■ **What is required**
Begin the copy at the line containing "grey duck: 4 -> 5" in the data below and end it at the line containing "red dumbbell: 9 -> 5", keeping each line exact and leaving out pictures.

■ **Entries supplied**
──────────────────────────────

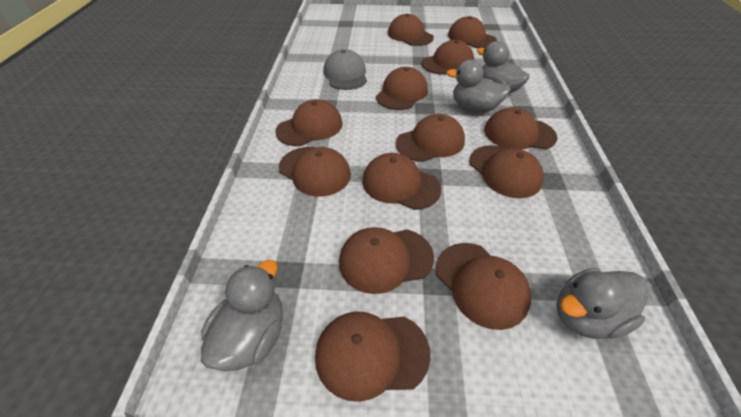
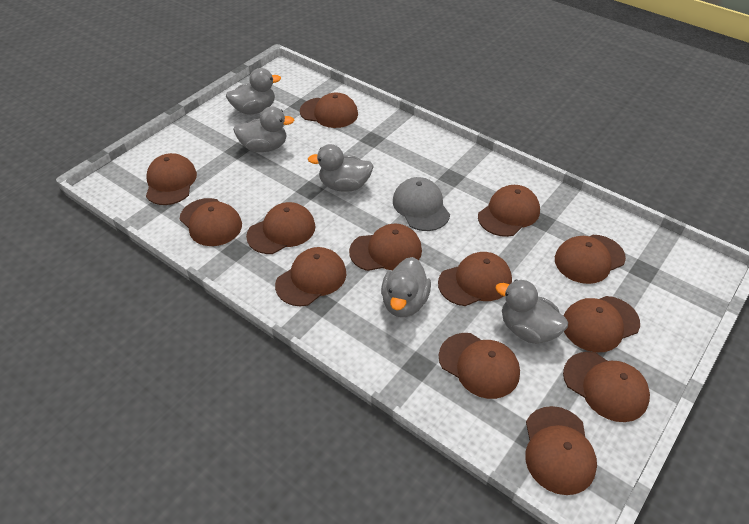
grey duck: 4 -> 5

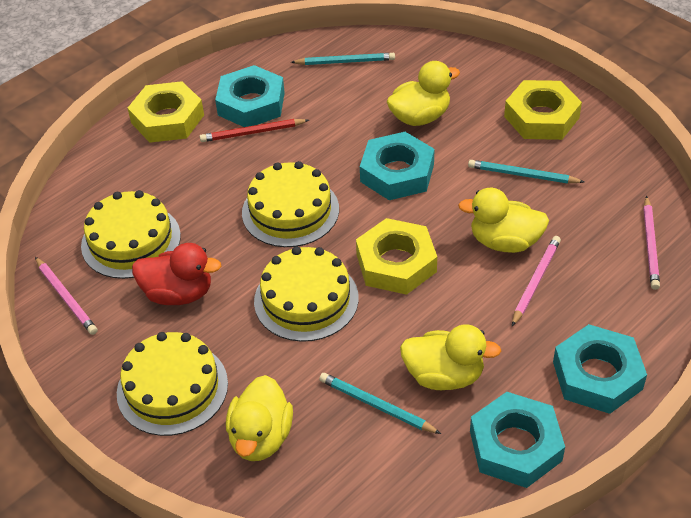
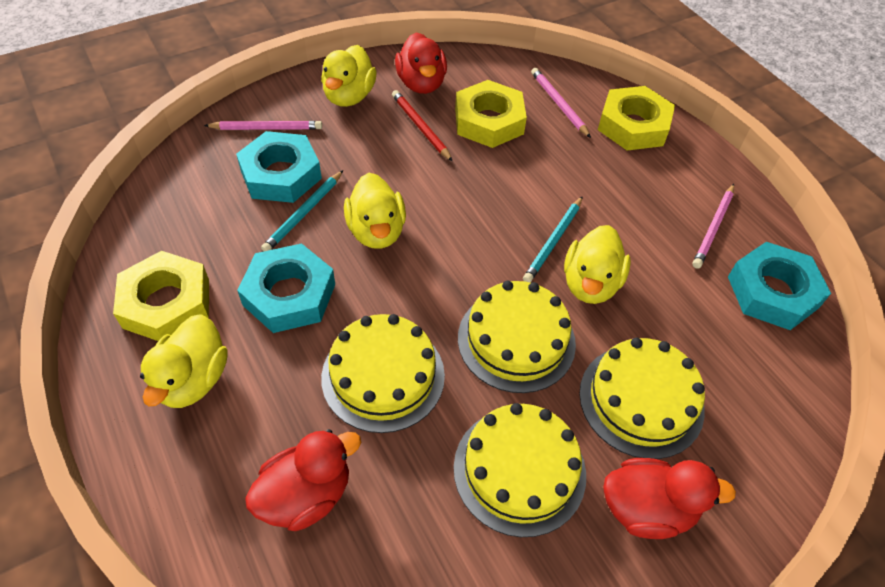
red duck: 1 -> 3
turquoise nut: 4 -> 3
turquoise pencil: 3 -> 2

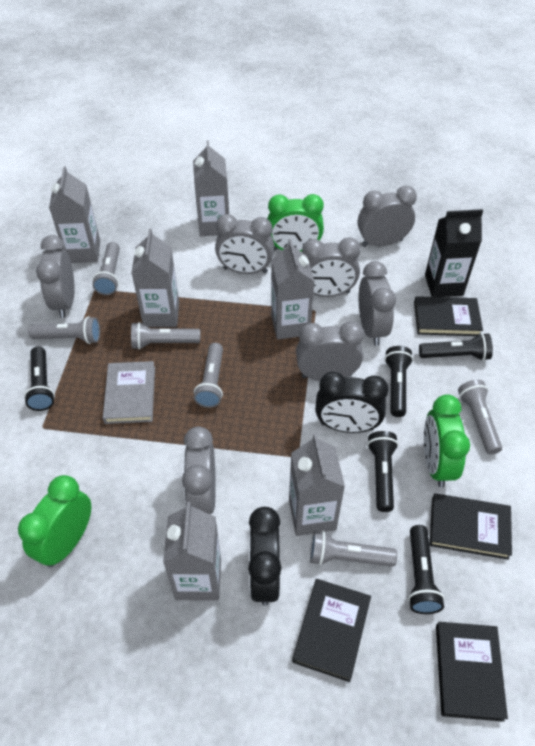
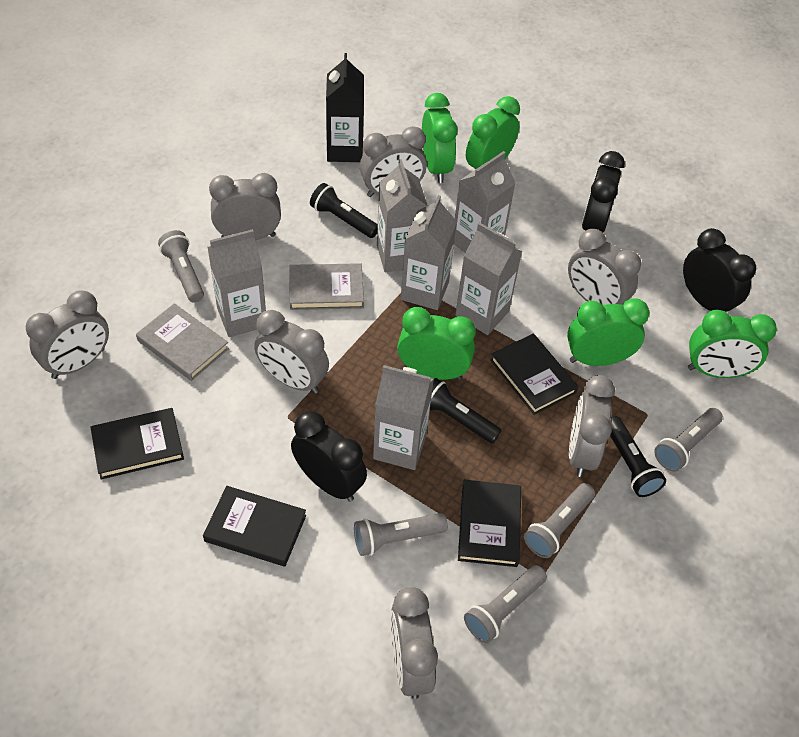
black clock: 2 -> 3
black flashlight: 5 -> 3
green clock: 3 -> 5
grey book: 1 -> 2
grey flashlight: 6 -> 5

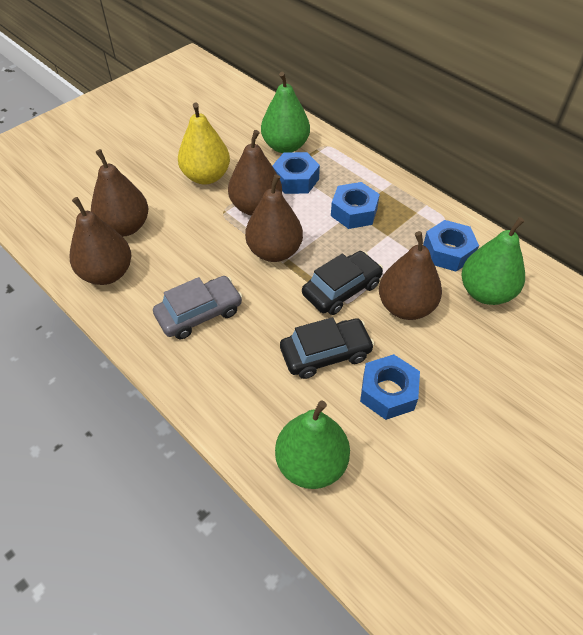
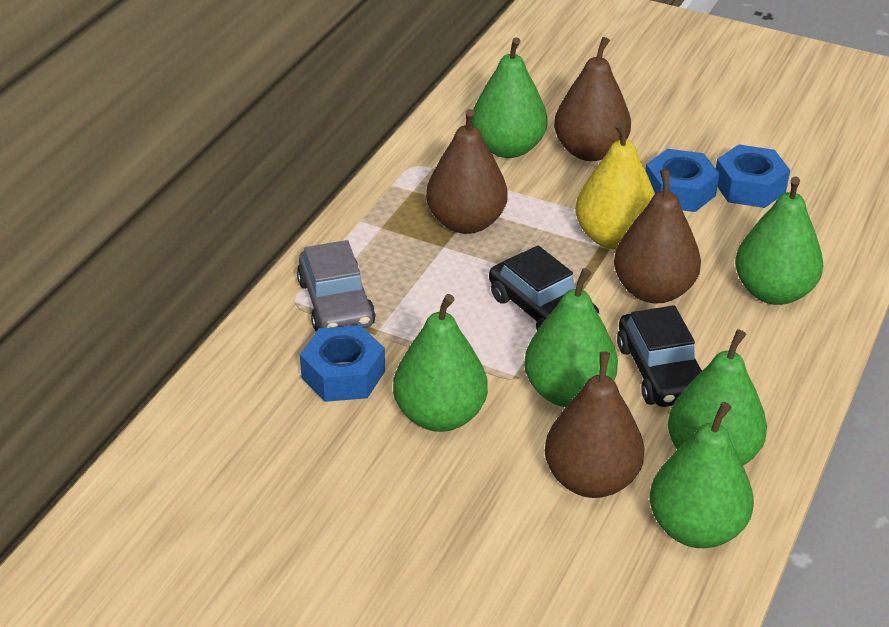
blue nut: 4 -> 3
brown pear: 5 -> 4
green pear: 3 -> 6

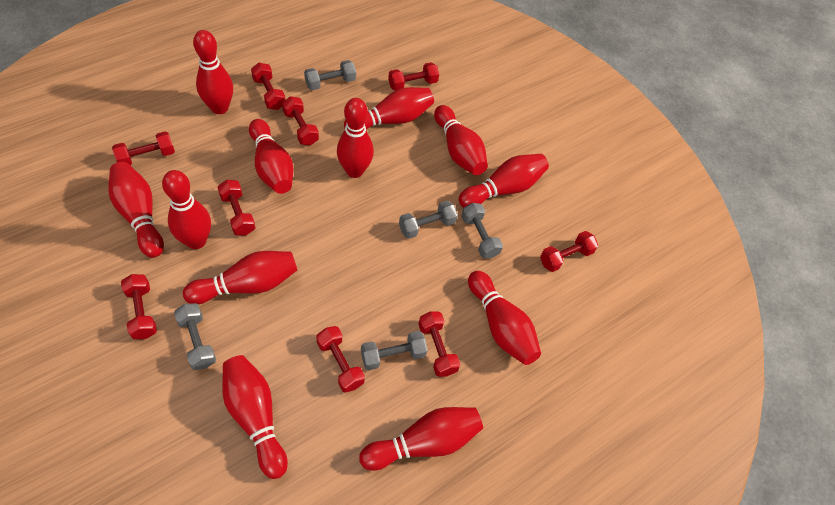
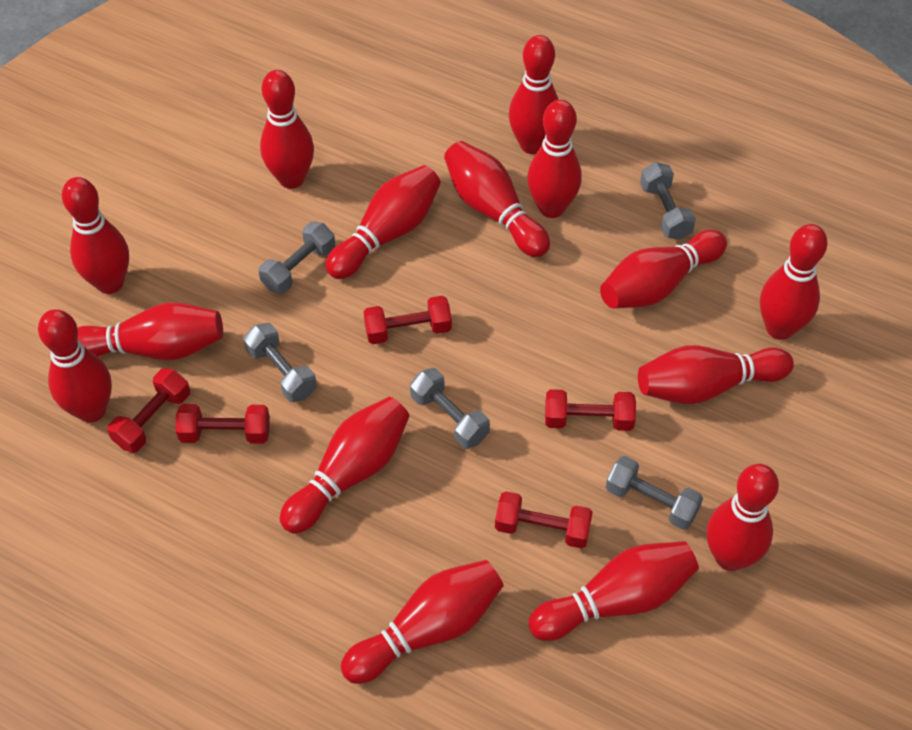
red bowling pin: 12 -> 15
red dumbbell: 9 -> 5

──────────────────────────────

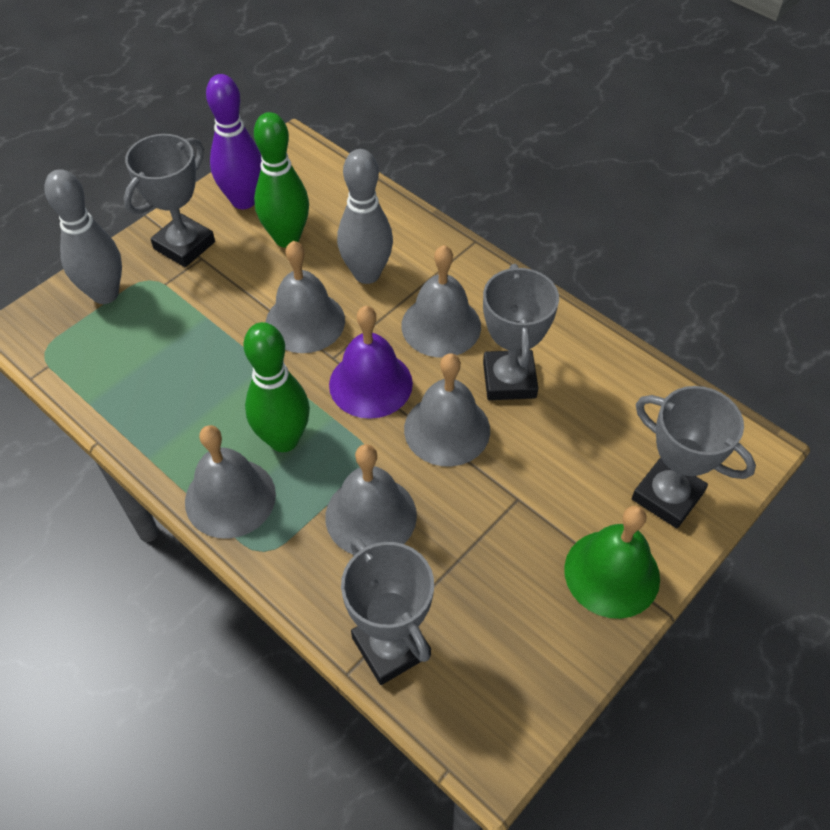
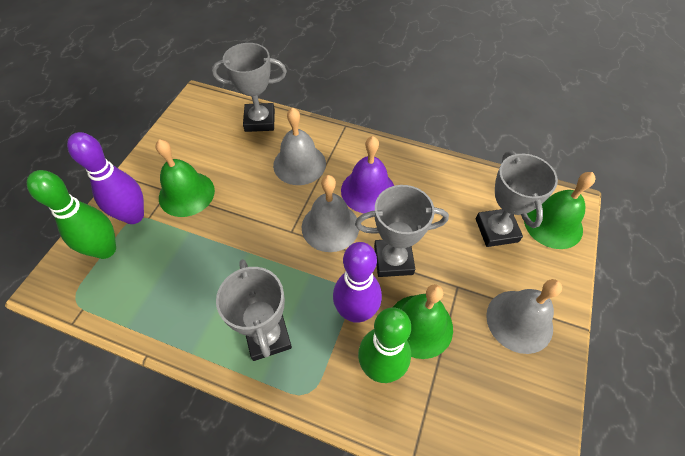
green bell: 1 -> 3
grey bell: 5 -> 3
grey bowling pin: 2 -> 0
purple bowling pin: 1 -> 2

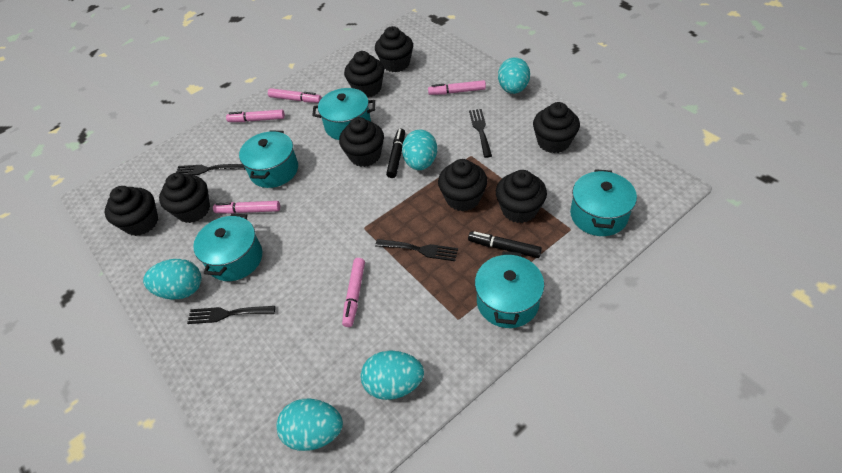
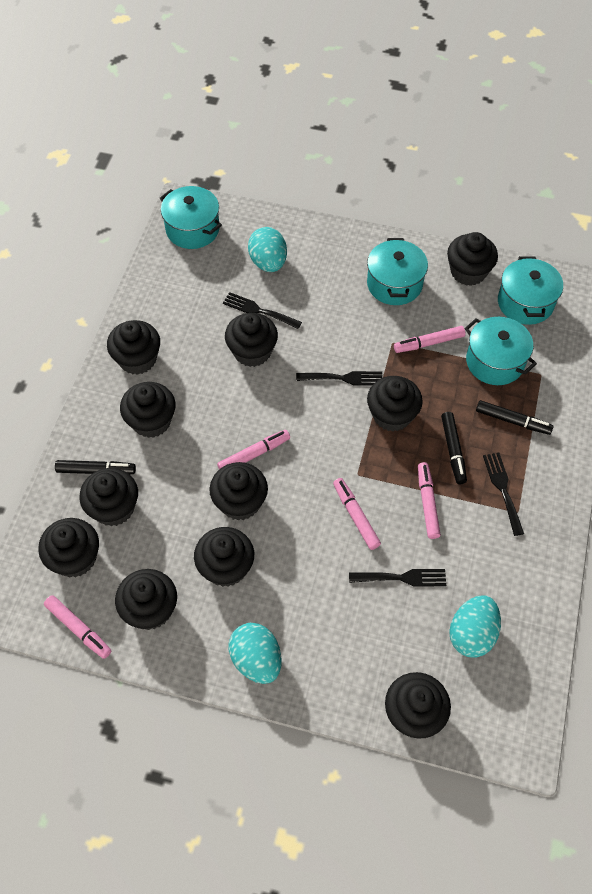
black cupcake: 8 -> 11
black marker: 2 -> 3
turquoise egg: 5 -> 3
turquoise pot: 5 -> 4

──────────────────────────────

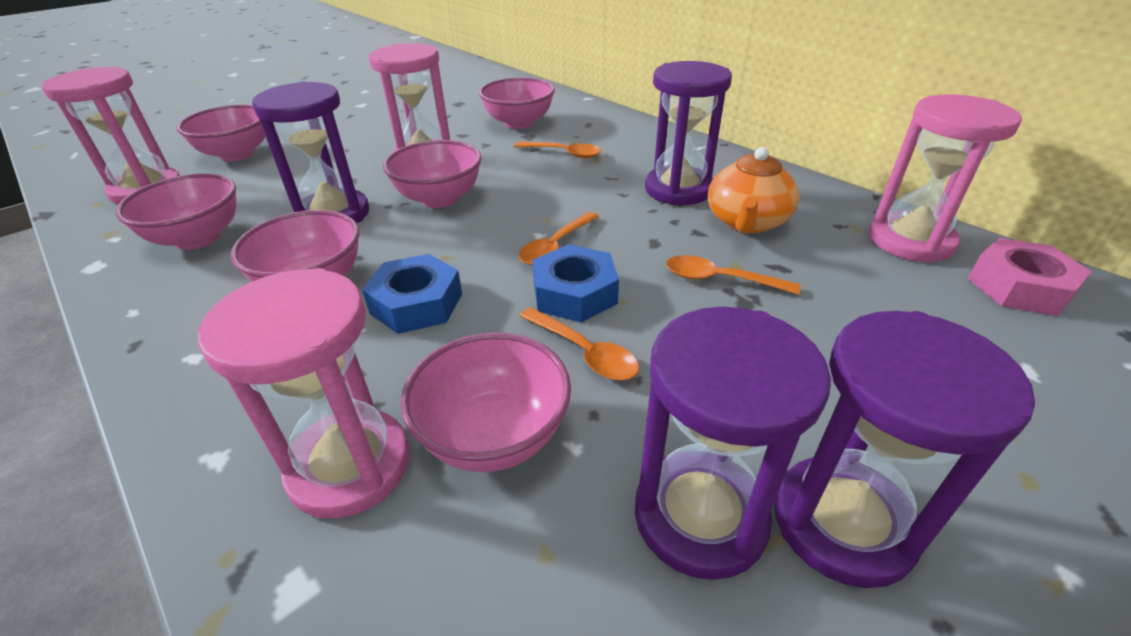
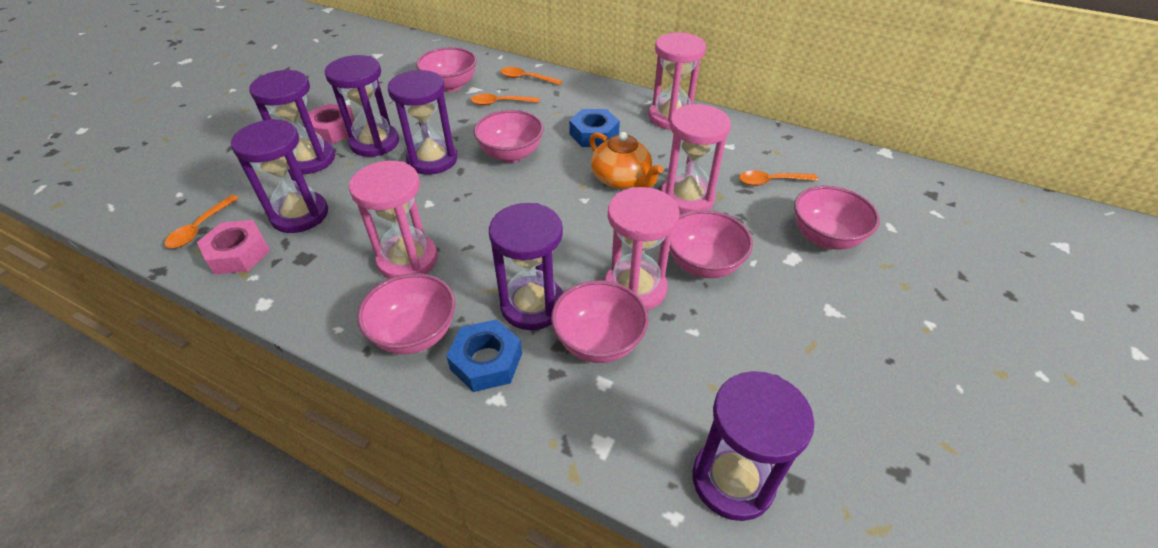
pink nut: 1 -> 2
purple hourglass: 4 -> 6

──────────────────────────────

■ **Answer area**
grey duck: 4 -> 5

red duck: 1 -> 3
turquoise nut: 4 -> 3
turquoise pencil: 3 -> 2

black clock: 2 -> 3
black flashlight: 5 -> 3
green clock: 3 -> 5
grey book: 1 -> 2
grey flashlight: 6 -> 5

blue nut: 4 -> 3
brown pear: 5 -> 4
green pear: 3 -> 6

red bowling pin: 12 -> 15
red dumbbell: 9 -> 5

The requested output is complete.